__ASSIGNMENT__:
Determine the number of lines below that contain "NAND". Write nothing but that number.
[[ EXTRACTED MATERIAL, beginning ]]
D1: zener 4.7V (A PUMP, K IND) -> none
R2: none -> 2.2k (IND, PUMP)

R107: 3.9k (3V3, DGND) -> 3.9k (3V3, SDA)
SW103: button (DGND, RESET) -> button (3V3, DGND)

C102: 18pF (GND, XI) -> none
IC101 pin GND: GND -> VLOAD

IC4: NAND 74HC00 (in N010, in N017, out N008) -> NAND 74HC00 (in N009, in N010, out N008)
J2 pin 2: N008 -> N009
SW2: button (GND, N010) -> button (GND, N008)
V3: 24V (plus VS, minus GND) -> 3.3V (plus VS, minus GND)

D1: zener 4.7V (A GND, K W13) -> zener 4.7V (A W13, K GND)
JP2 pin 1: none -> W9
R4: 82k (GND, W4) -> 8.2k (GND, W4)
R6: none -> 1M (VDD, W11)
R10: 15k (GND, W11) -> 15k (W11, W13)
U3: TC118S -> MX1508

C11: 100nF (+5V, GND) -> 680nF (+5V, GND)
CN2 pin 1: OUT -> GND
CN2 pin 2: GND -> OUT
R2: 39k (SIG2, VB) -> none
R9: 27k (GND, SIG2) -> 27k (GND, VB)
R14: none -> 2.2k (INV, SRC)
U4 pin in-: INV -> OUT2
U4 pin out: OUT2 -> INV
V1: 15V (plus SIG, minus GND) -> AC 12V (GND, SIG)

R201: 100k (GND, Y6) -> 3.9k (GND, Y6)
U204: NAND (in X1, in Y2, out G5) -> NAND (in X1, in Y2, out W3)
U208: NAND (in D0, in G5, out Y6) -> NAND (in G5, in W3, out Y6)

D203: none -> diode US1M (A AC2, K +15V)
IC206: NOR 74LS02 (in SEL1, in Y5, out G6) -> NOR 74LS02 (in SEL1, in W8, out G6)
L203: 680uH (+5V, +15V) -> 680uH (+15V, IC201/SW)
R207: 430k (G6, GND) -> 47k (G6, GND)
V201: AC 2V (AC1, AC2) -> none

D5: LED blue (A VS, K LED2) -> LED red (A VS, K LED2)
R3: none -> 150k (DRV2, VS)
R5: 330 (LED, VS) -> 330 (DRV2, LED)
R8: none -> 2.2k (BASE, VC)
[[ EXTRACTED MATERIAL, end ]]
__RESULT FOR THIS EXERCISE__:
3